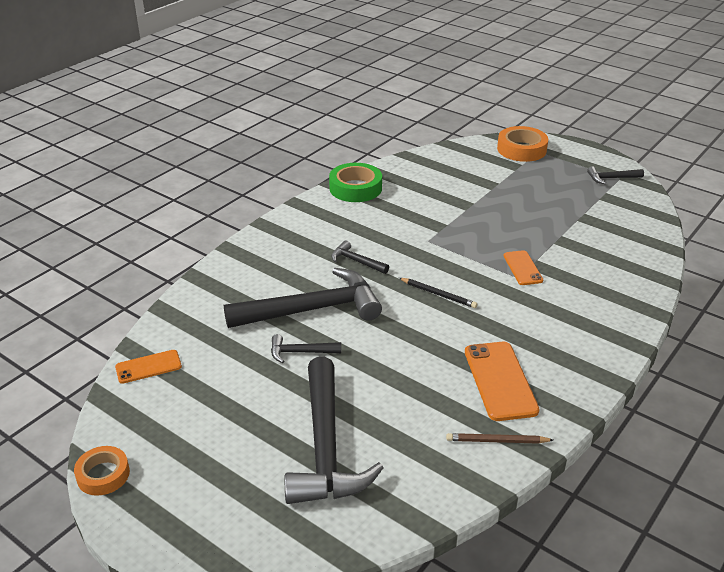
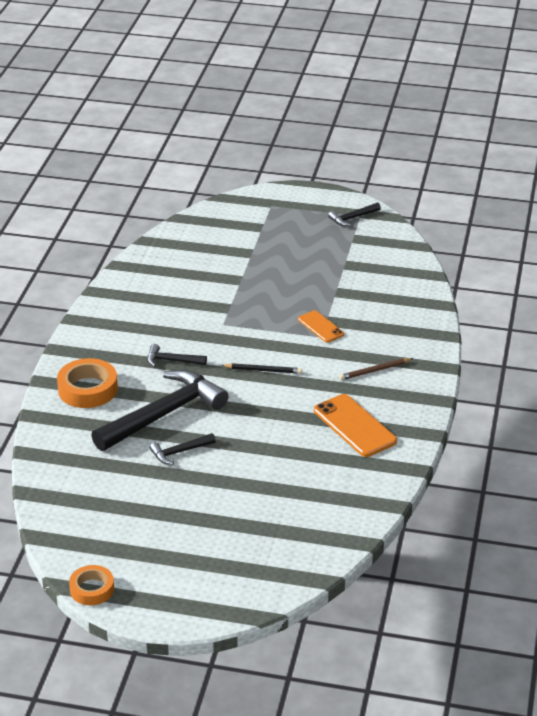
camera: 25 degrees left, 0 degrees up
(148, 367) = (58, 502): orange phone -> none
(326, 447) = (252, 515): black hammer -> none
(355, 188) = (121, 289): green tape -> none
(497, 441) = (377, 470): brown pencil -> brown pencil (375, 370)
(521, 149) = (254, 207): orange tape -> orange tape (87, 389)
========
• TASK TO CARRY OUT:
Nothing but the lines from the one with "(355, 188) = (121, 289): green tape -> none" through the last line of the records above should be retyped, and those word for word.

• WORKED SOLUTION:
(355, 188) = (121, 289): green tape -> none
(497, 441) = (377, 470): brown pencil -> brown pencil (375, 370)
(521, 149) = (254, 207): orange tape -> orange tape (87, 389)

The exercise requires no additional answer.